EXERCISE MATERIALS:
........
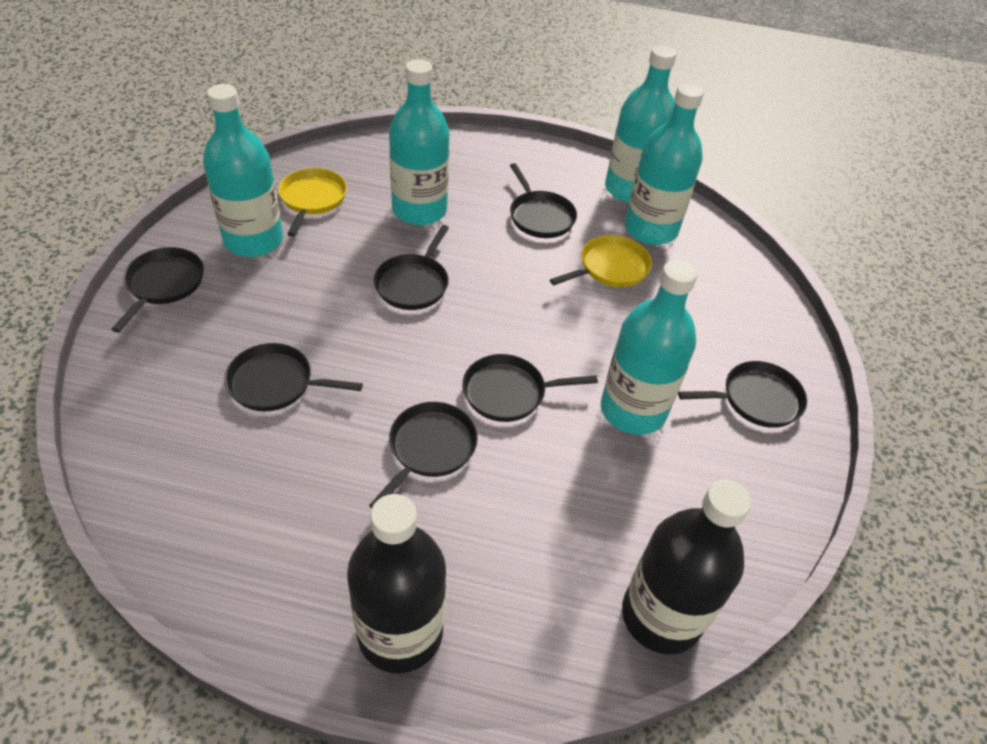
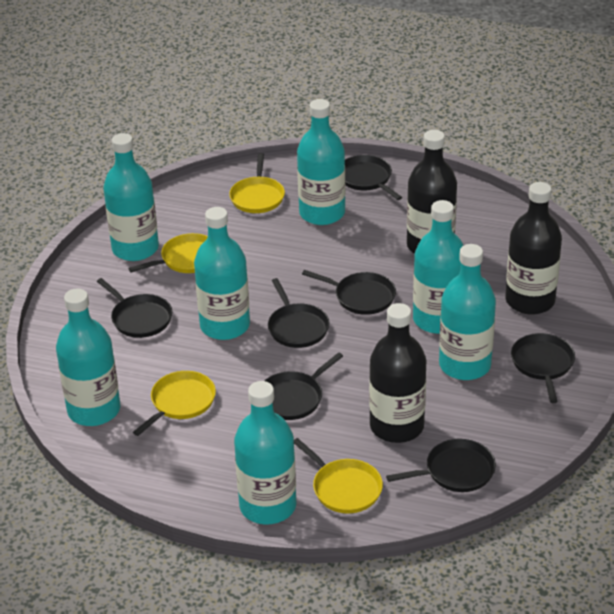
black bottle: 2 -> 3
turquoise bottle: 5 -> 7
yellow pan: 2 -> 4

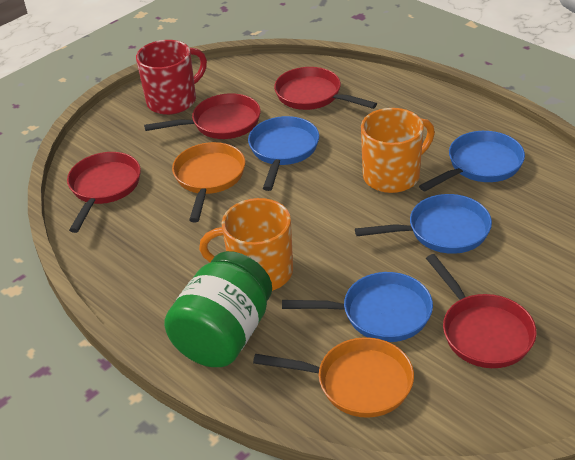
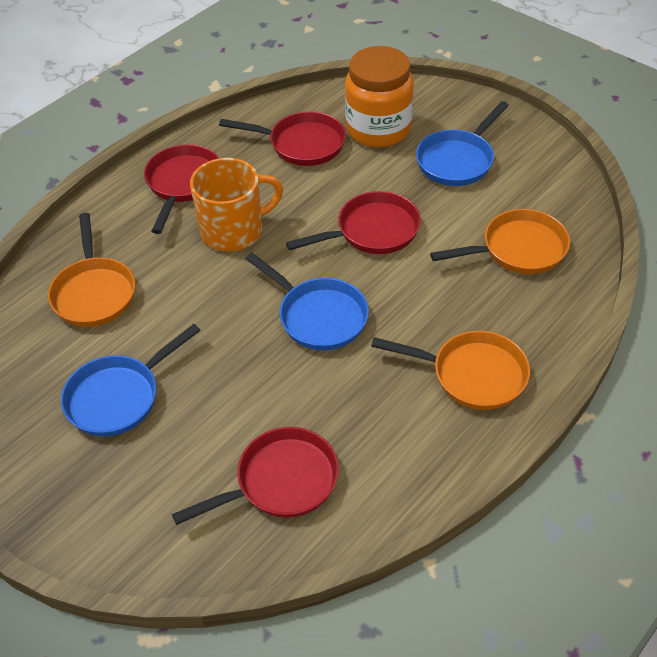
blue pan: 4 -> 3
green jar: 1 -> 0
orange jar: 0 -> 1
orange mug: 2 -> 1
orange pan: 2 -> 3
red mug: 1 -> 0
........
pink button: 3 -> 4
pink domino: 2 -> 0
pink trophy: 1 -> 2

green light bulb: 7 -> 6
........
WORK TASK: Using the data above, set down each line from the line with "black bottle: 2 -> 3" to the line with "red mug: 1 -> 0" exactly, both ends included, and leave the pictures behind. Nothing else belongs.

WRITTEN REPLY:
black bottle: 2 -> 3
turquoise bottle: 5 -> 7
yellow pan: 2 -> 4

blue pan: 4 -> 3
green jar: 1 -> 0
orange jar: 0 -> 1
orange mug: 2 -> 1
orange pan: 2 -> 3
red mug: 1 -> 0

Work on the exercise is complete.